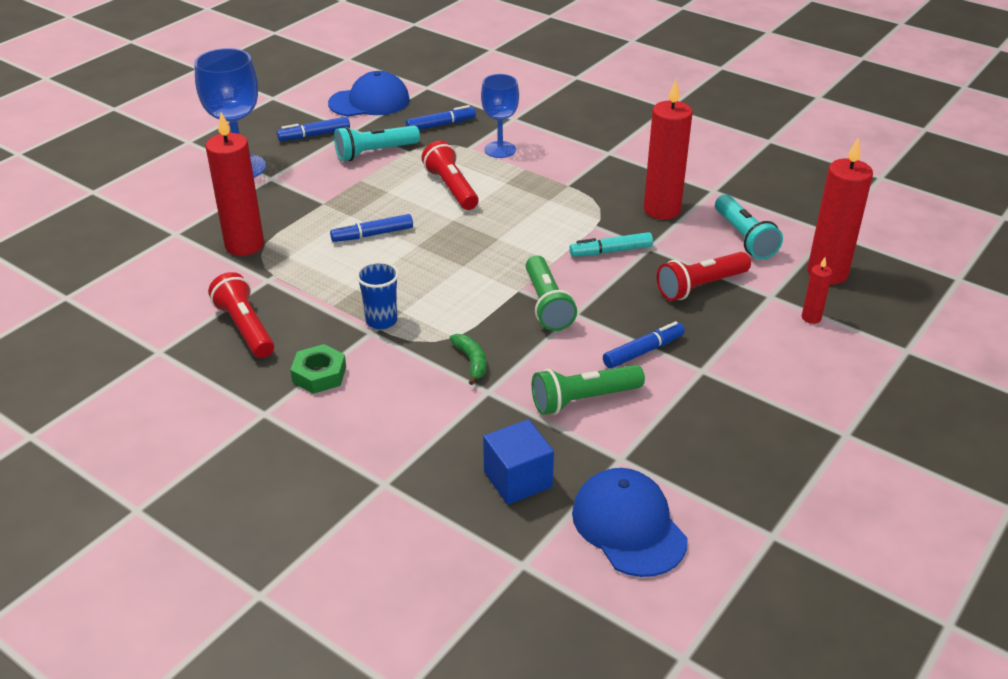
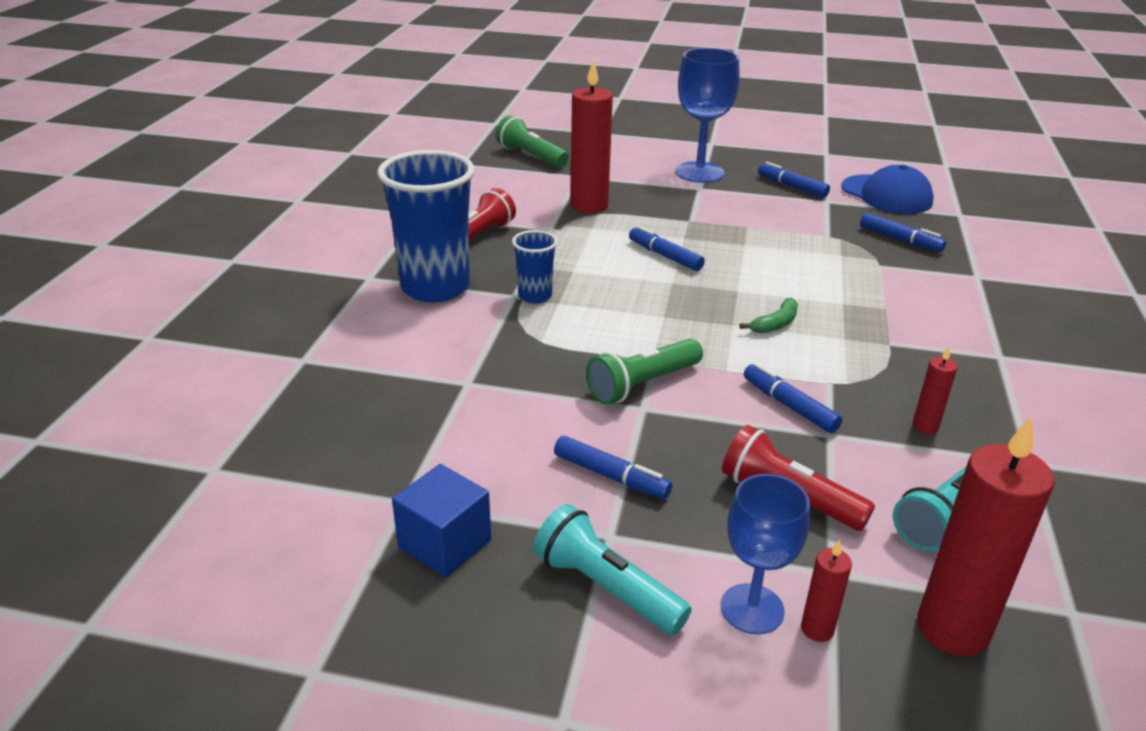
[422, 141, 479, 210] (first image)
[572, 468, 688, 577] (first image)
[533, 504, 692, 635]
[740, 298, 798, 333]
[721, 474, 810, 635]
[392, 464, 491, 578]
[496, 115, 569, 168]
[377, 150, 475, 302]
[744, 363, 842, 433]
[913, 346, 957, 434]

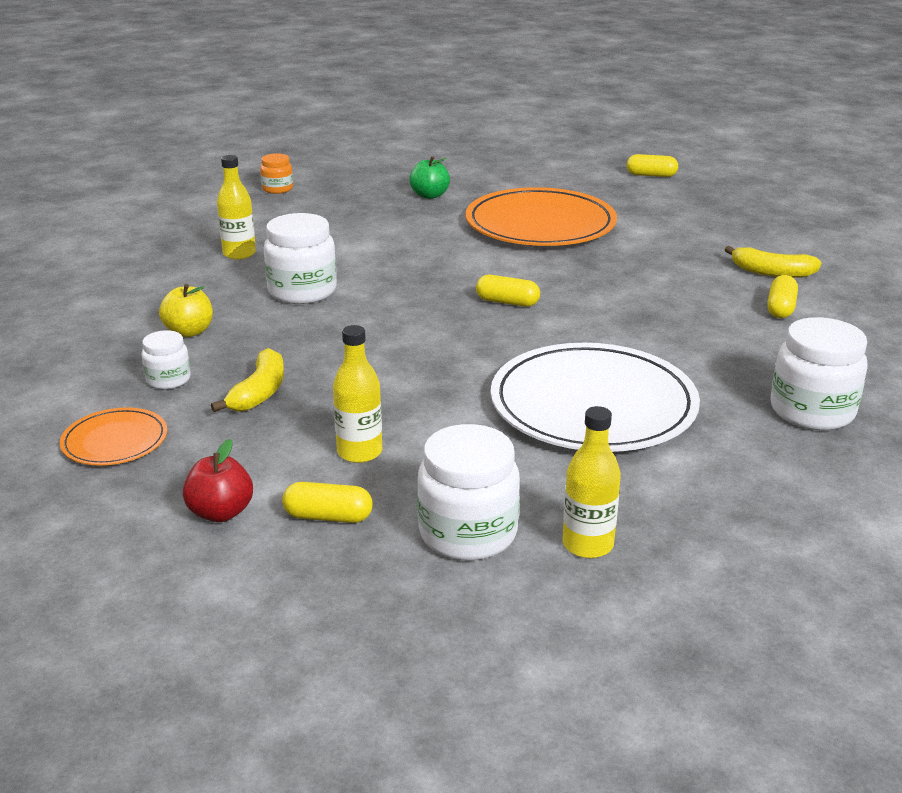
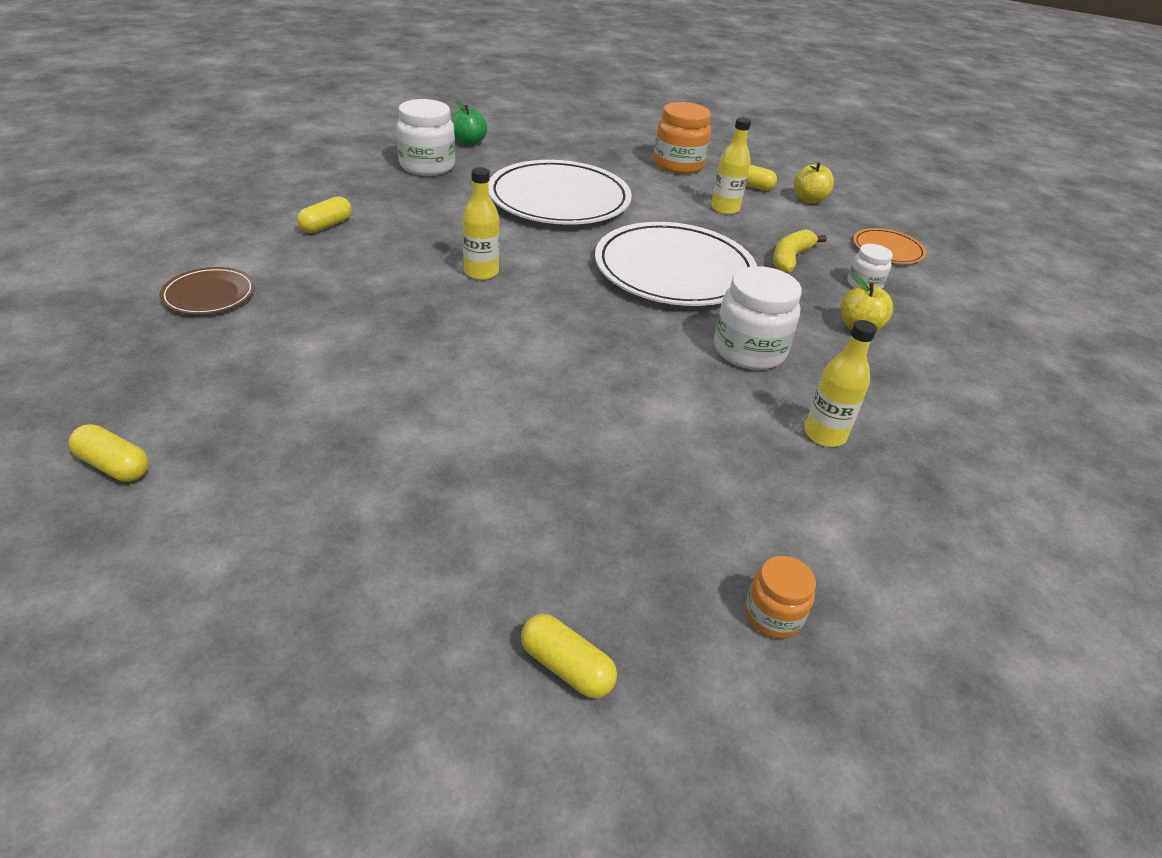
[466, 187, 617, 246] (first image)
[725, 246, 821, 278] (first image)
[159, 267, 255, 315]
[595, 222, 757, 306]
[452, 100, 488, 146]
[521, 614, 617, 698]
[463, 167, 500, 280]
[794, 162, 834, 204]
[654, 102, 711, 174]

------------------------------------------------------------

Each line of the data above should be reproduced without alteration, and no picture should appear in the copy.

◆ TASK RESULT:
[422, 141, 479, 210] (first image)
[572, 468, 688, 577] (first image)
[533, 504, 692, 635]
[740, 298, 798, 333]
[721, 474, 810, 635]
[392, 464, 491, 578]
[496, 115, 569, 168]
[377, 150, 475, 302]
[744, 363, 842, 433]
[913, 346, 957, 434]

[466, 187, 617, 246] (first image)
[725, 246, 821, 278] (first image)
[159, 267, 255, 315]
[595, 222, 757, 306]
[452, 100, 488, 146]
[521, 614, 617, 698]
[463, 167, 500, 280]
[794, 162, 834, 204]
[654, 102, 711, 174]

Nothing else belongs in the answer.